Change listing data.

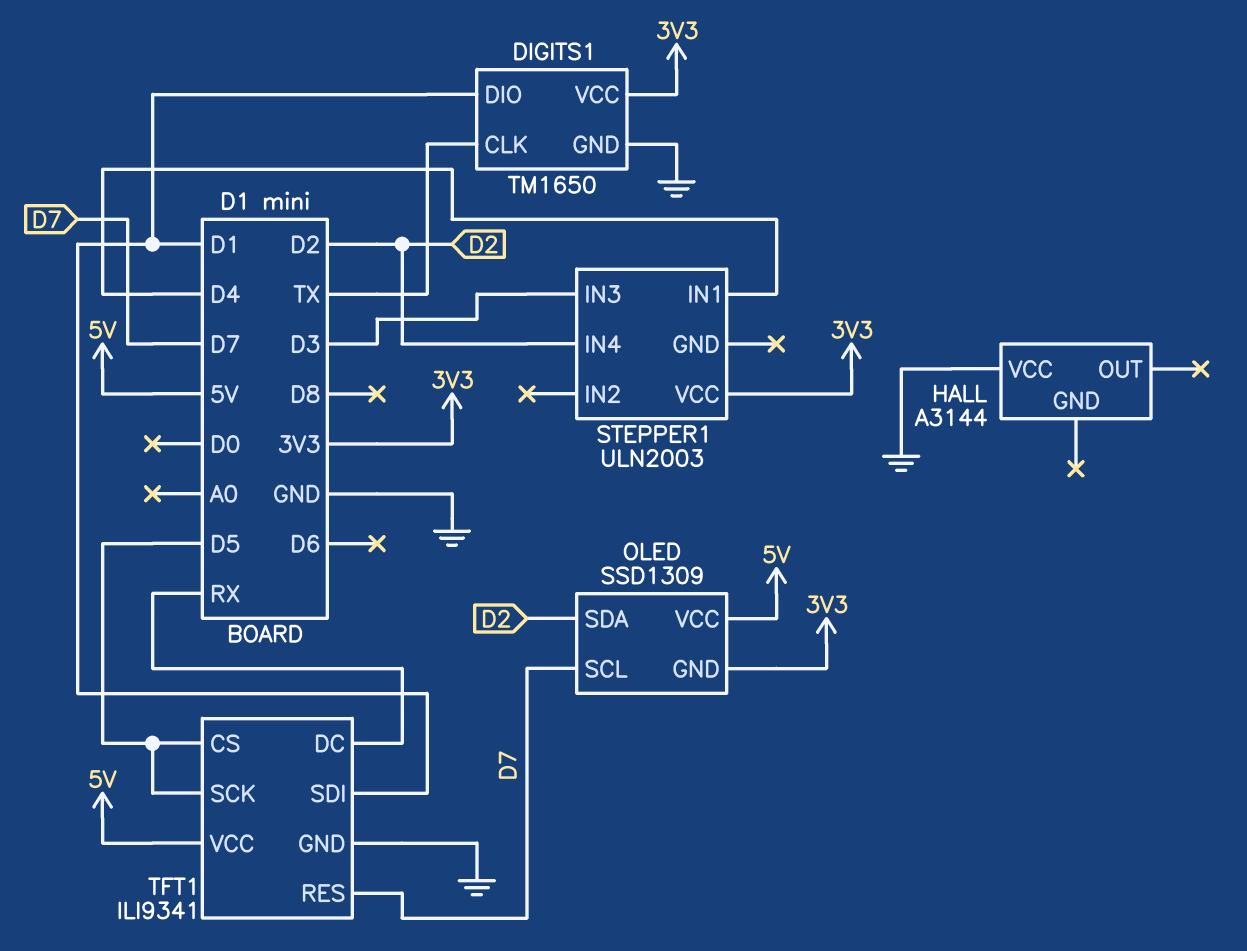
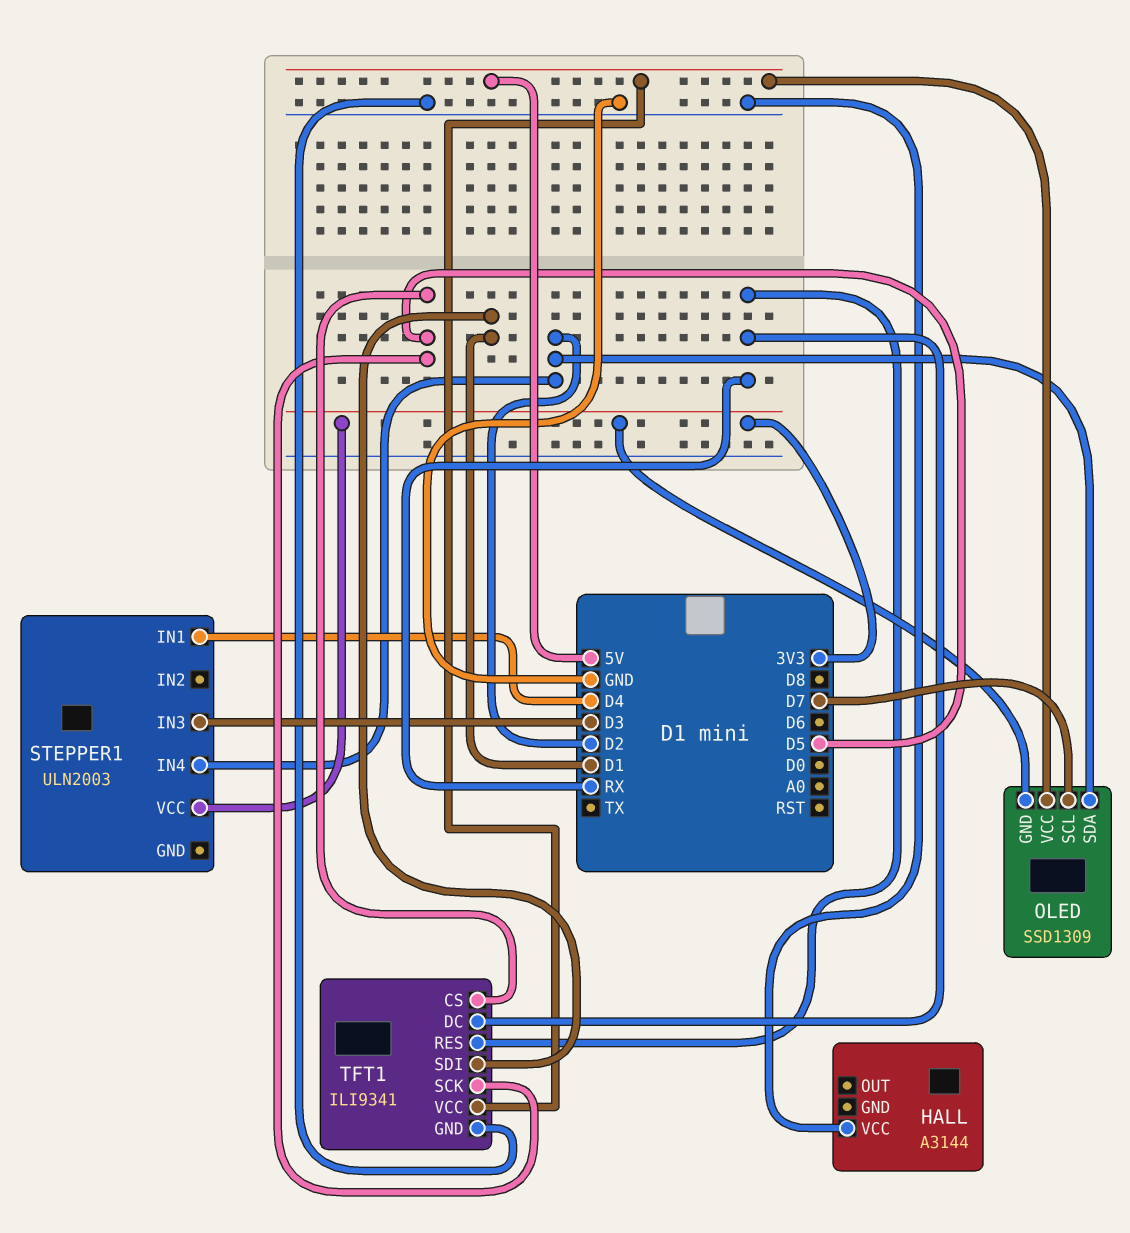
DIGITS1: TM1650 -> none
DIGITS1 pin CLK: TX -> none
DIGITS1 pin DIO: D1 -> none
DIGITS1 pin GND: GND -> none
DIGITS1 pin VCC: 3V3 -> none
TFT1 pin RES: D7 -> RX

Your goal. Exclude every picture and copy the remaining data exactly.

Answer for the task.
DIGITS1: TM1650 -> none
DIGITS1 pin CLK: TX -> none
DIGITS1 pin DIO: D1 -> none
DIGITS1 pin GND: GND -> none
DIGITS1 pin VCC: 3V3 -> none
TFT1 pin RES: D7 -> RX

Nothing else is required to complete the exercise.